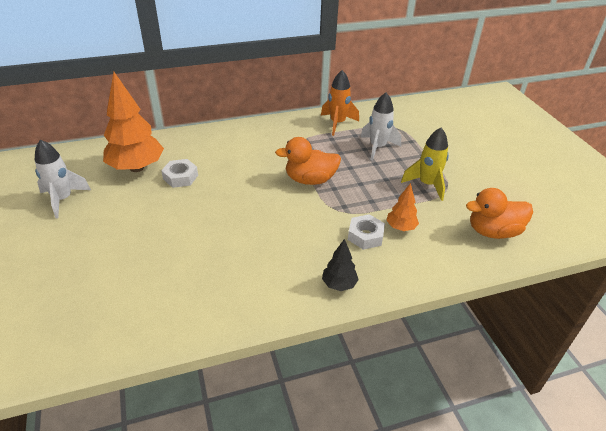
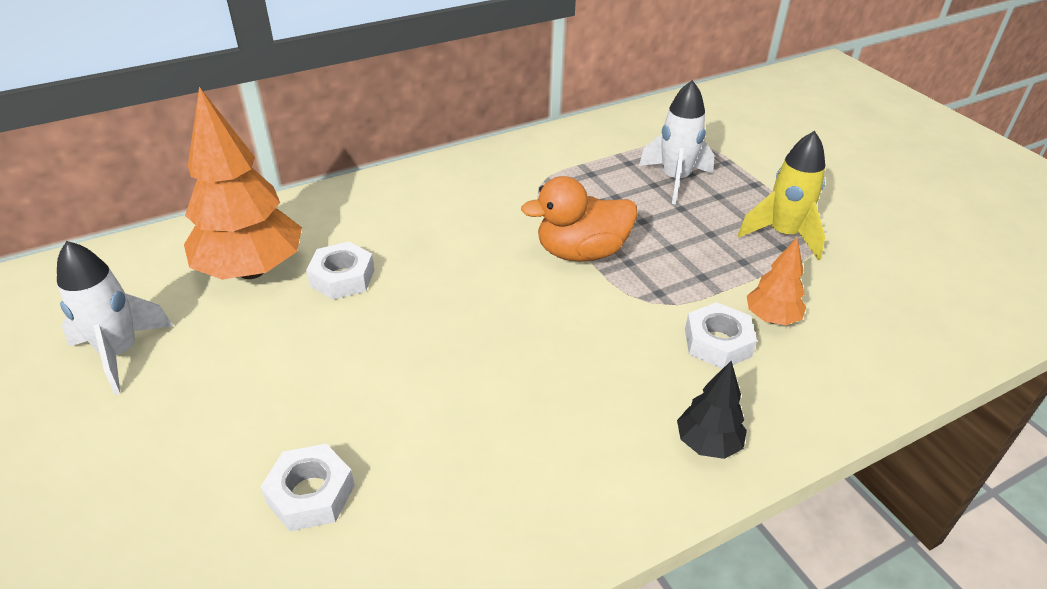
camera: 10 degrees left, 0 degrees up
(133, 277) = (311, 494): none -> white nut
(337, 123) = (591, 146): orange rocket -> none
(493, 231) = (925, 303): orange duck -> none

> _What is needed_:
From the data above, copy each line with the string "none" in it.

> _Exercise result_:
(133, 277) = (311, 494): none -> white nut
(337, 123) = (591, 146): orange rocket -> none
(493, 231) = (925, 303): orange duck -> none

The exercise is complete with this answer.